[Saved data entries]
[Start of section]

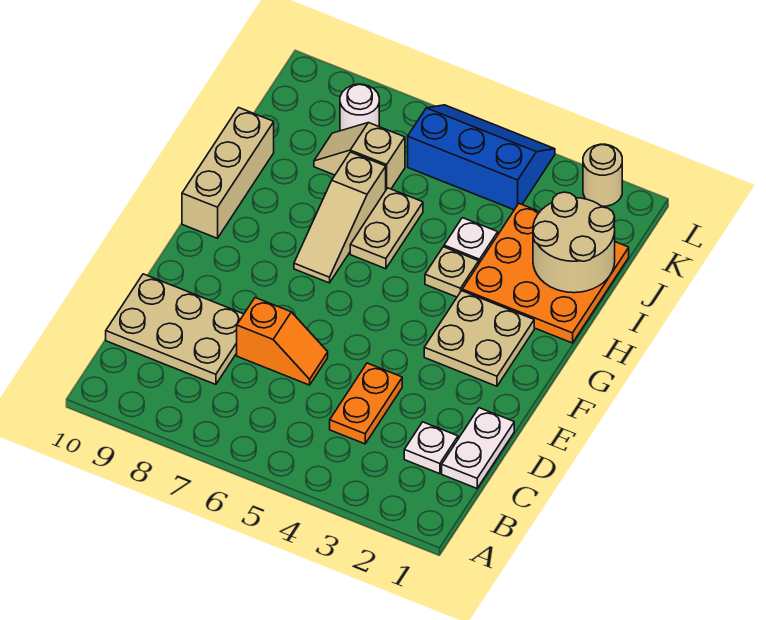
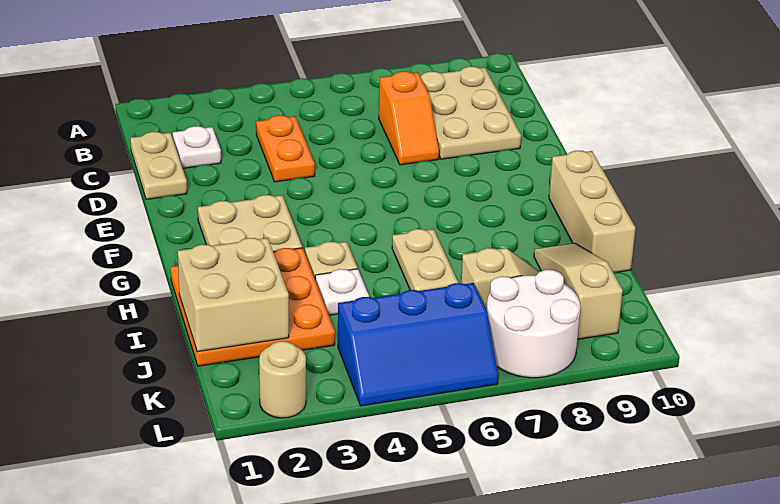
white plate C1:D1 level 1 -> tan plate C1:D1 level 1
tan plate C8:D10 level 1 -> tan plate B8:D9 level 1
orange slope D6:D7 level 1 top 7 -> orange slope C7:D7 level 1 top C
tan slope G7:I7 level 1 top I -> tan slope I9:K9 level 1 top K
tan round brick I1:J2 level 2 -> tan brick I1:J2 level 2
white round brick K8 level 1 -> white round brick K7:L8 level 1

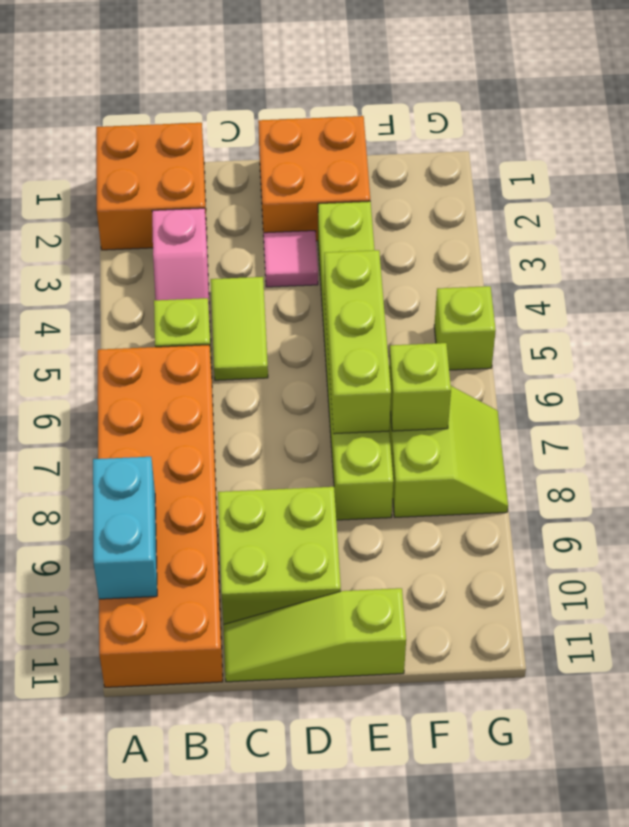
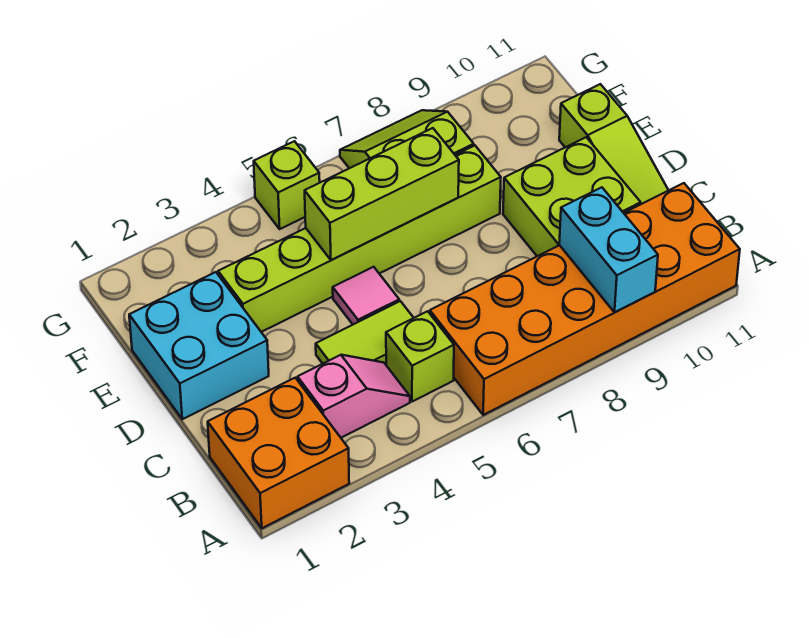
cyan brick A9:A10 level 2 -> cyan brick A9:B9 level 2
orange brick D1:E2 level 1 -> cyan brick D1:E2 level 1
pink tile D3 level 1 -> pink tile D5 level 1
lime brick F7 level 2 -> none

[End of section]

* **WORK TASK**:
Your task is an exact printout of the records above, with no pictures.

* **RESULT BELOW**:
white plate C1:D1 level 1 -> tan plate C1:D1 level 1
tan plate C8:D10 level 1 -> tan plate B8:D9 level 1
orange slope D6:D7 level 1 top 7 -> orange slope C7:D7 level 1 top C
tan slope G7:I7 level 1 top I -> tan slope I9:K9 level 1 top K
tan round brick I1:J2 level 2 -> tan brick I1:J2 level 2
white round brick K8 level 1 -> white round brick K7:L8 level 1

cyan brick A9:A10 level 2 -> cyan brick A9:B9 level 2
orange brick D1:E2 level 1 -> cyan brick D1:E2 level 1
pink tile D3 level 1 -> pink tile D5 level 1
lime brick F7 level 2 -> none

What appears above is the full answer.